(Before-and-after object lists)
··········

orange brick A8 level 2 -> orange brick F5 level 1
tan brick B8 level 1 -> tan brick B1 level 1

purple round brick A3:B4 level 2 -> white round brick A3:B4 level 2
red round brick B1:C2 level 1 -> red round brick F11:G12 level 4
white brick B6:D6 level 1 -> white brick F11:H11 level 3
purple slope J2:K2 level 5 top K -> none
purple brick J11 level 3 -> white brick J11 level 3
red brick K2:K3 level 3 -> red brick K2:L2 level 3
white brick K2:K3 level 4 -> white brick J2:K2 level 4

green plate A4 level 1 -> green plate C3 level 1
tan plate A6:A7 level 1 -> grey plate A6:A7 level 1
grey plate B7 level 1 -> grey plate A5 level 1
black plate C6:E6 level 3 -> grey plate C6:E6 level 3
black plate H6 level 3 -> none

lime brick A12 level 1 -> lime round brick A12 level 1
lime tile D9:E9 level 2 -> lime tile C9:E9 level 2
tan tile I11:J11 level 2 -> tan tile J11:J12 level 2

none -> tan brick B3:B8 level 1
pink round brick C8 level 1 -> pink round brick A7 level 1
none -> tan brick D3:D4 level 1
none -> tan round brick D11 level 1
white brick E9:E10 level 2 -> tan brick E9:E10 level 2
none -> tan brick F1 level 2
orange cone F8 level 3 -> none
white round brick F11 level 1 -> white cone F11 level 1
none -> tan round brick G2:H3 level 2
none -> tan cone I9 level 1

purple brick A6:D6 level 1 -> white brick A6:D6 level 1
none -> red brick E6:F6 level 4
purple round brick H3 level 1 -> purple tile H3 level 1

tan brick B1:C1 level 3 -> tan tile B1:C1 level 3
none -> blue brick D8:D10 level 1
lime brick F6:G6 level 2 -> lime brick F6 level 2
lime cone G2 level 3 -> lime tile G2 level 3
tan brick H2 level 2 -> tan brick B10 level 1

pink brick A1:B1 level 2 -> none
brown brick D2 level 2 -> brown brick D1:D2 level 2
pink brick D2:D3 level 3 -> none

··········

▸ About this task: In the data above, find each line that uses the string "orange". Copy it.

▸ Solution for this task:
orange brick A8 level 2 -> orange brick F5 level 1
orange cone F8 level 3 -> none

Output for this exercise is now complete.